# WHAT YOU HAVE TO DO:
Below are some records: retype them all exactly, but not the pictures.

# MATERIAL FOR THIS EXERCISE:
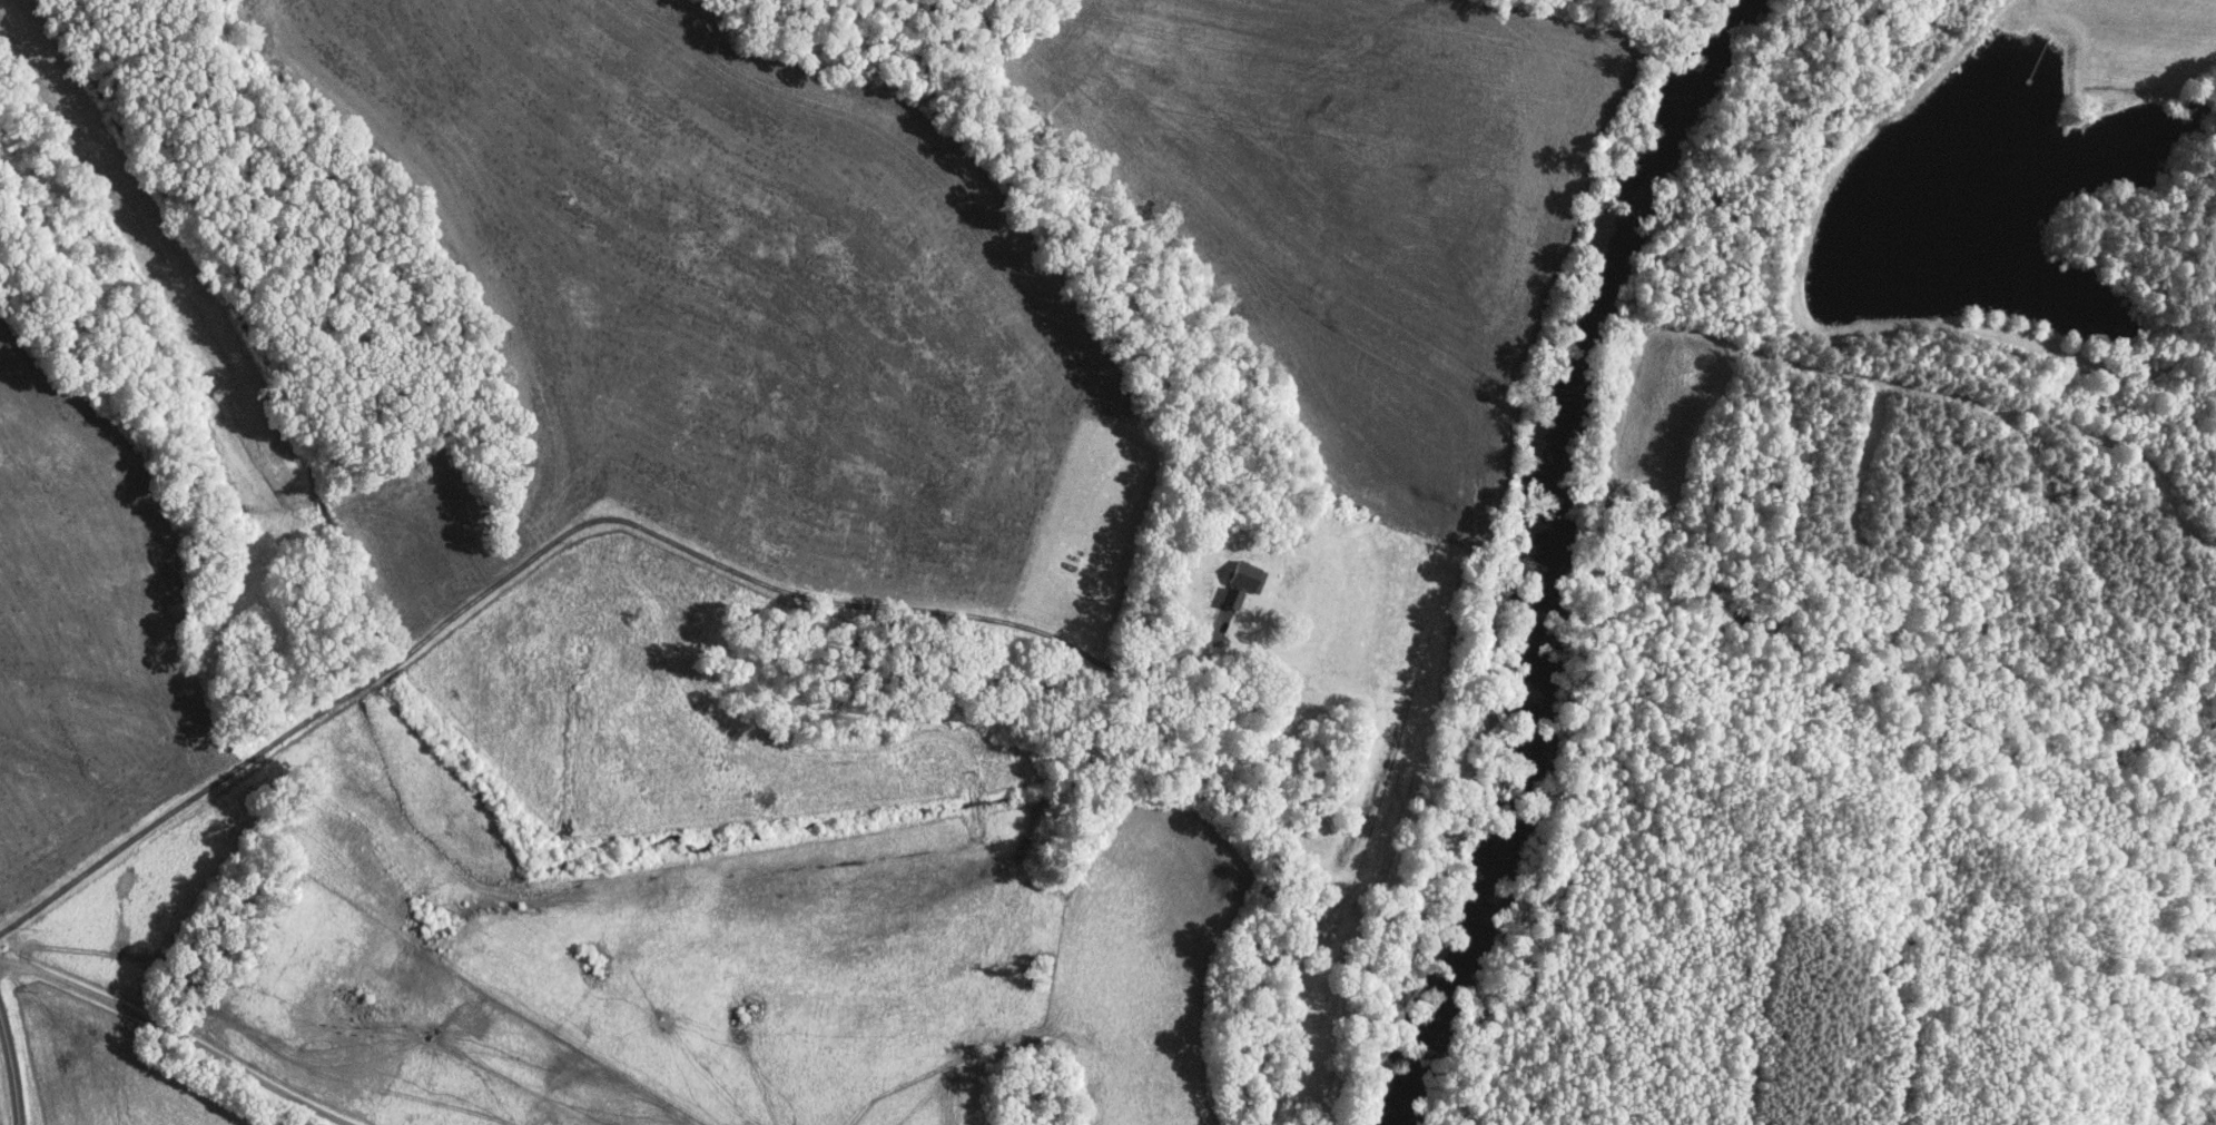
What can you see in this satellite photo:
road: (569, 531)
river: (1550, 557)
building: (1249, 575)
building: (1233, 596)
road: (180, 1033)
road: (9, 1081)

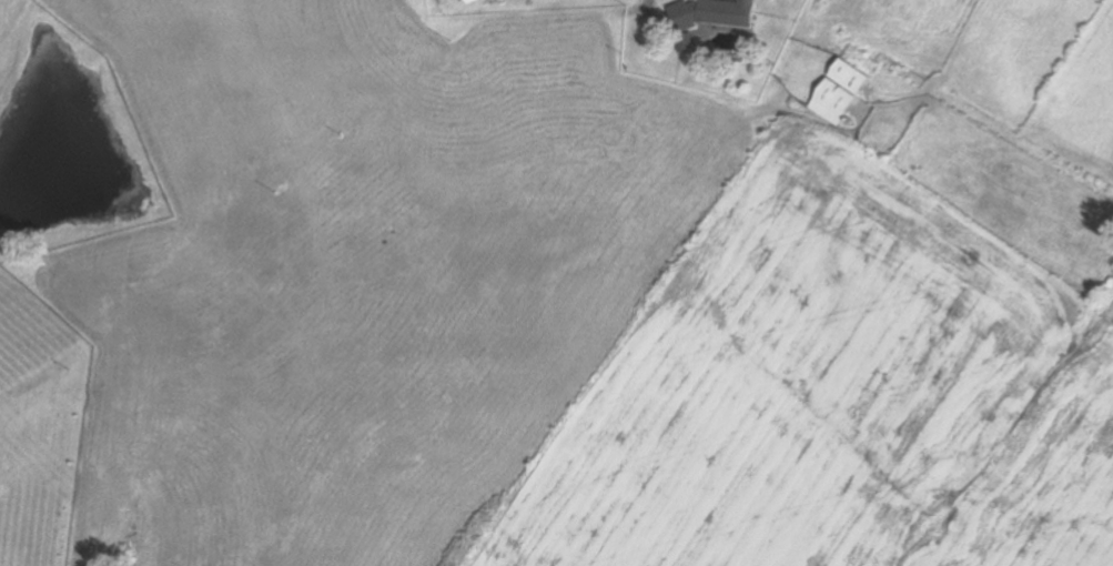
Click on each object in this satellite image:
building: (708, 15)
building: (836, 92)

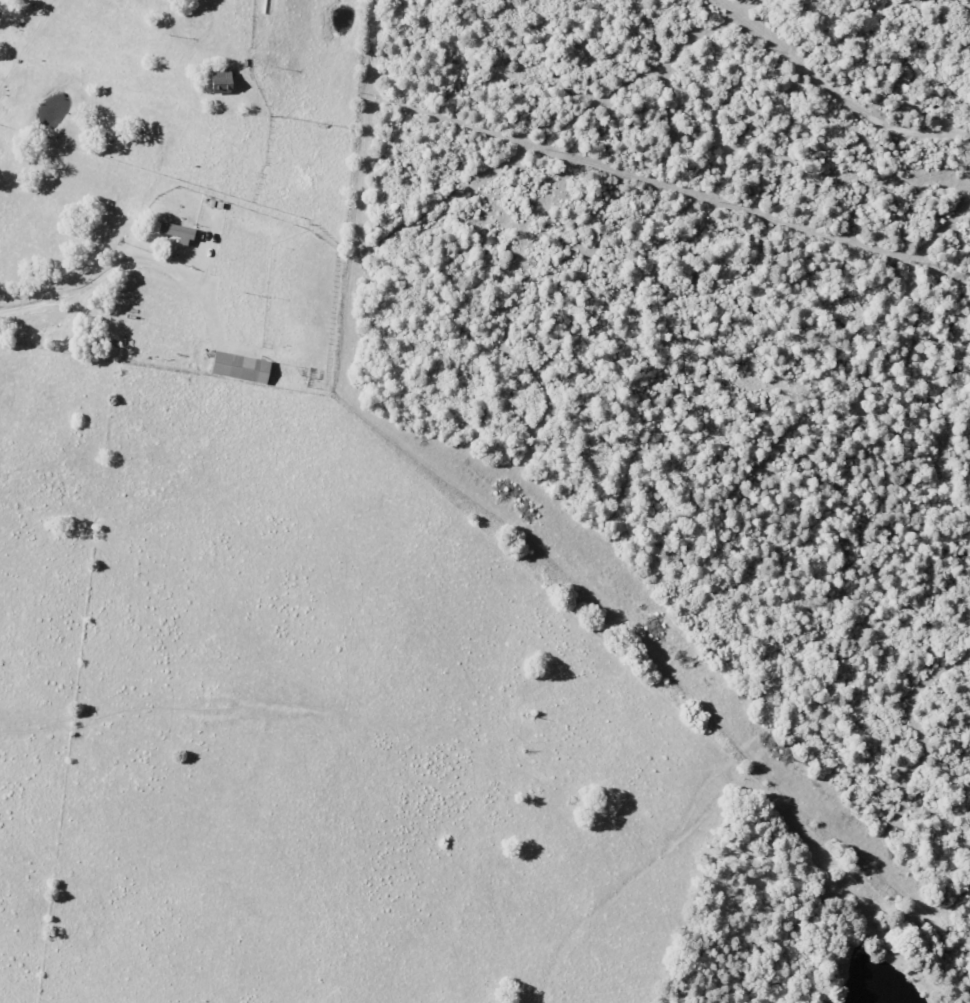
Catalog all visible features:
building: (218, 81)
building: (174, 232)
road: (82, 285)
building: (238, 367)

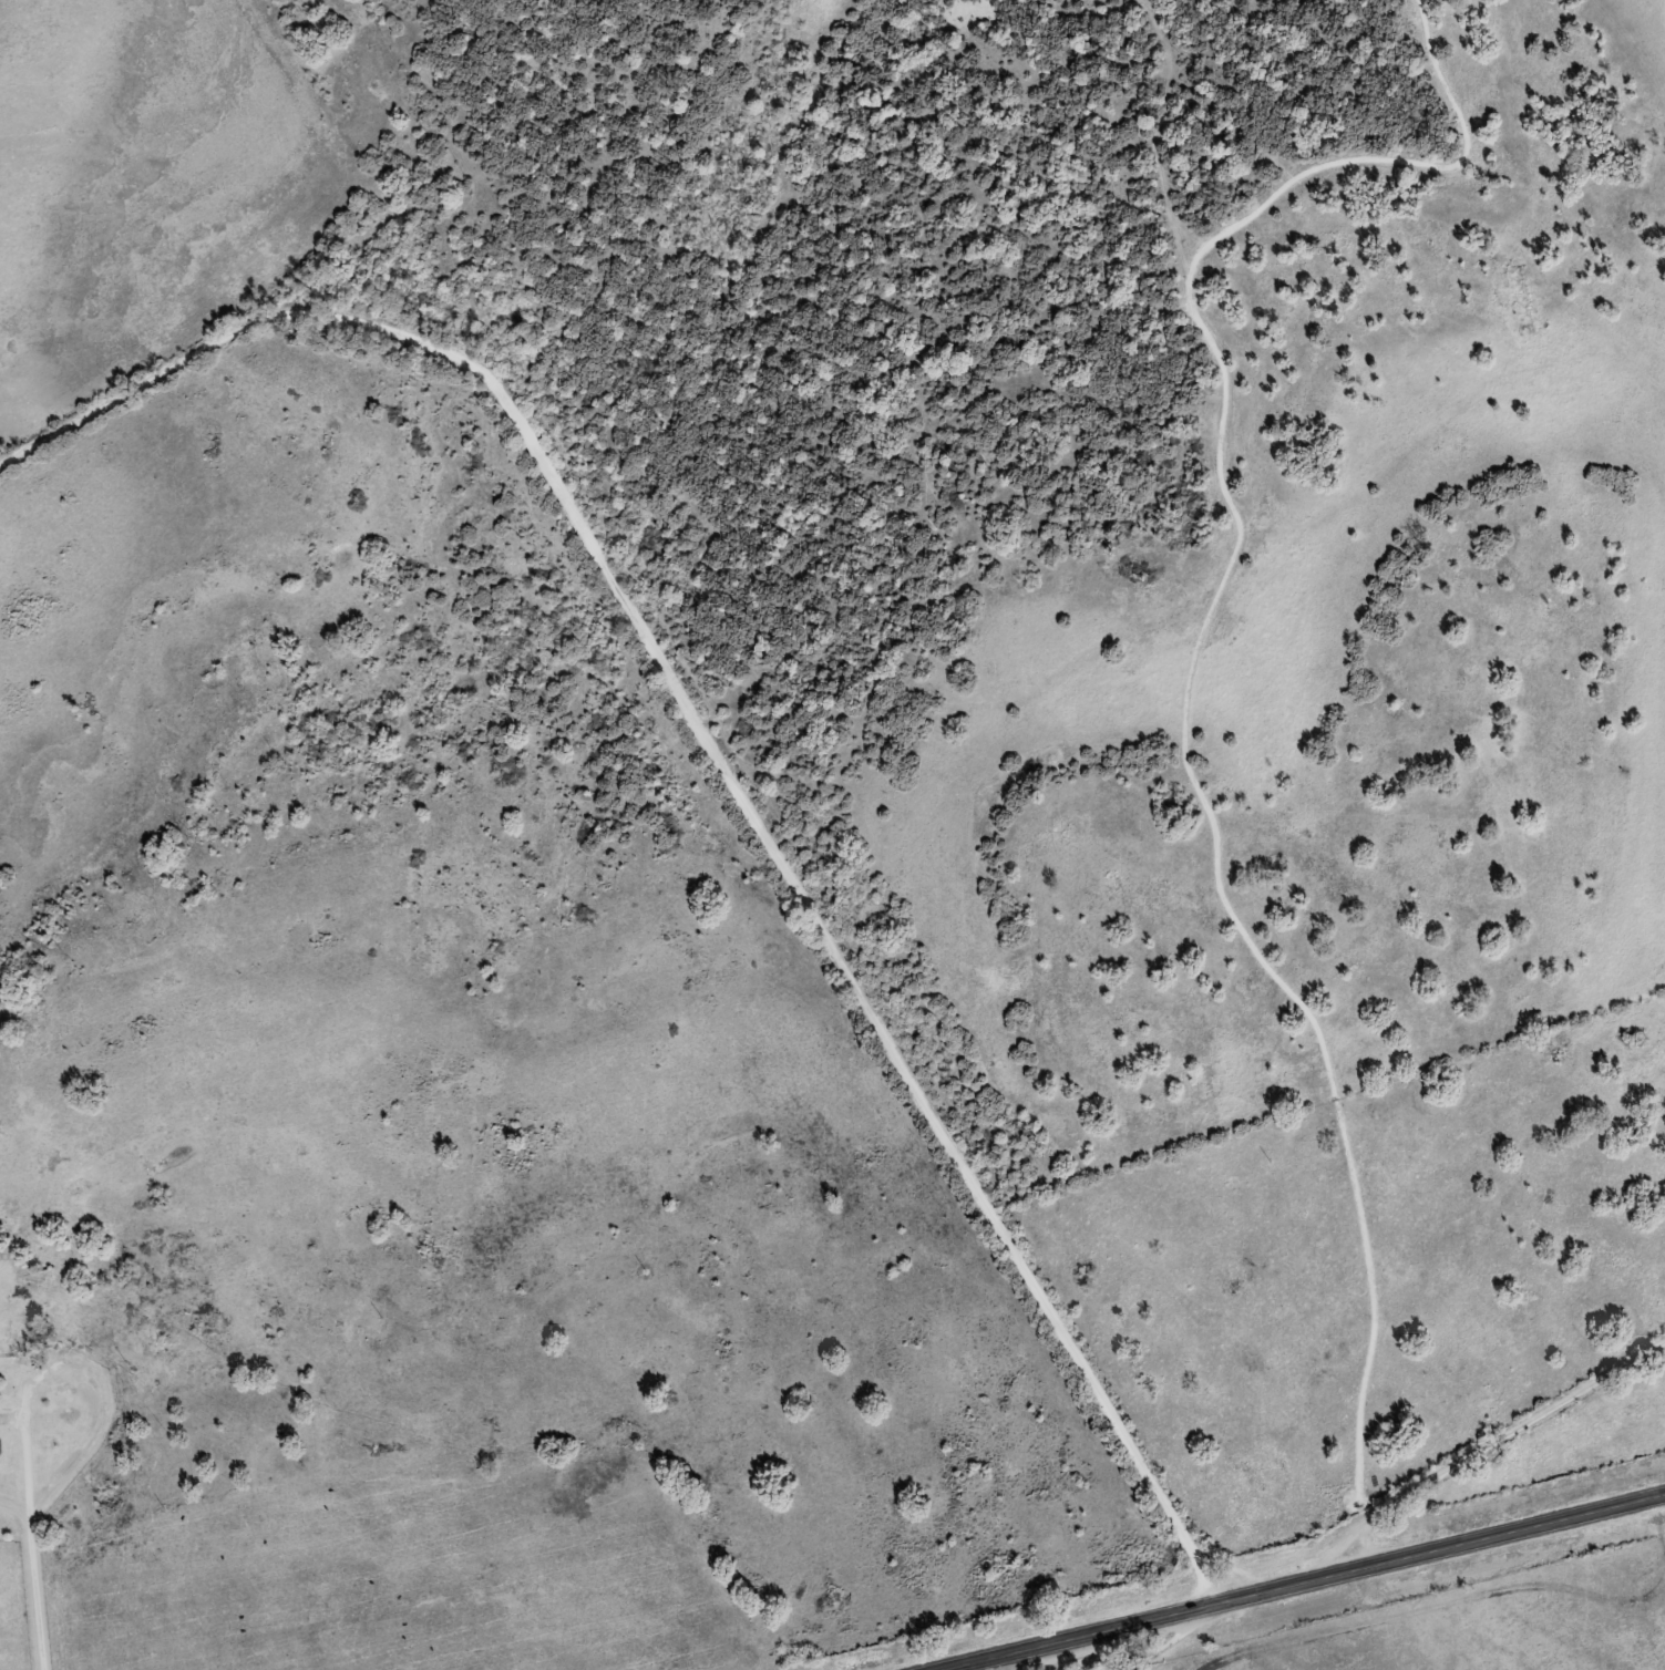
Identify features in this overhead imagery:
road: (1661, 19)
road: (713, 779)
building: (43, 1332)
road: (1479, 1447)
road: (27, 1529)
road: (1302, 1582)
road: (1137, 1640)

# REPLY TO THE TASK:
What can you see in this satellite photo:
road: (569, 531)
river: (1550, 557)
building: (1249, 575)
building: (1233, 596)
road: (180, 1033)
road: (9, 1081)

Click on each object in this satellite image:
building: (708, 15)
building: (836, 92)

Catalog all visible features:
building: (218, 81)
building: (174, 232)
road: (82, 285)
building: (238, 367)

Identify features in this overhead imagery:
road: (1661, 19)
road: (713, 779)
building: (43, 1332)
road: (1479, 1447)
road: (27, 1529)
road: (1302, 1582)
road: (1137, 1640)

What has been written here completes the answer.